**TO DO**
In the records below, find the line containing "Where is vessel"; copy exactly that line and all lines after it to the end, and nothing else.

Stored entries
::::::
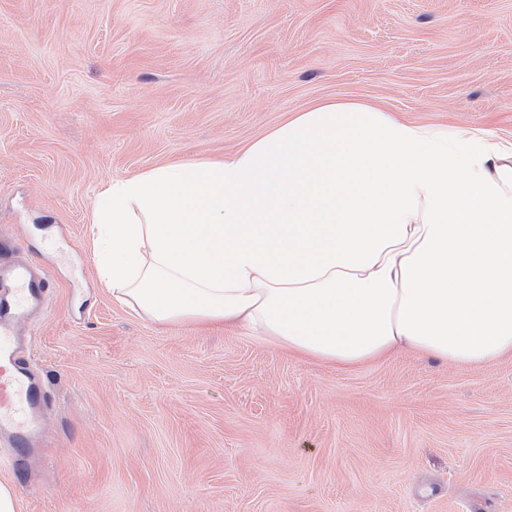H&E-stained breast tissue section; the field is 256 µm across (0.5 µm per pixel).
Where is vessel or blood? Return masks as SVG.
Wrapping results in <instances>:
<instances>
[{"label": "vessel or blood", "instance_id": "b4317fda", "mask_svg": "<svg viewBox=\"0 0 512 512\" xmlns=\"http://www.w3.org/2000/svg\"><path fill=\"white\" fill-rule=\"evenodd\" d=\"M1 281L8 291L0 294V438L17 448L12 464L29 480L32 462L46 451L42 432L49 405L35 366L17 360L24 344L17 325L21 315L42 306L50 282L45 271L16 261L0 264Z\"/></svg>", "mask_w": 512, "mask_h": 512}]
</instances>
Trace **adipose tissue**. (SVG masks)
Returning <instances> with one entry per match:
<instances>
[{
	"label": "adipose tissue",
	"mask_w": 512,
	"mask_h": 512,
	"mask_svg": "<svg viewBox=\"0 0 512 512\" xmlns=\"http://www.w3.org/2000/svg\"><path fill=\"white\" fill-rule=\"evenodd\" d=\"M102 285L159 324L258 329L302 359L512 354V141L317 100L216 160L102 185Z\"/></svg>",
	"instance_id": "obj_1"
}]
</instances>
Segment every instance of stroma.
::::::
**ANSWER TO THIS EXERCISE**
Where is vessel or blood? Return masks as SVG.
Wrapping results in <instances>:
<instances>
[{"label": "vessel or blood", "instance_id": "b4317fda", "mask_svg": "<svg viewBox=\"0 0 512 512\" xmlns=\"http://www.w3.org/2000/svg\"><path fill=\"white\" fill-rule=\"evenodd\" d=\"M1 281L8 291L0 294V438L17 448L12 464L29 480L32 462L46 451L42 432L49 405L35 366L17 360L24 344L17 325L21 315L42 306L50 282L45 271L16 261L0 264Z\"/></svg>", "mask_w": 512, "mask_h": 512}]
</instances>
Trace **adipose tissue**. (SVG masks)
Returning <instances> with one entry per match:
<instances>
[{
	"label": "adipose tissue",
	"mask_w": 512,
	"mask_h": 512,
	"mask_svg": "<svg viewBox=\"0 0 512 512\" xmlns=\"http://www.w3.org/2000/svg\"><path fill=\"white\" fill-rule=\"evenodd\" d=\"M102 285L159 324L258 329L302 359L512 354V141L317 100L216 160L102 185Z\"/></svg>",
	"instance_id": "obj_1"
}]
</instances>
Segment every instance of stroma.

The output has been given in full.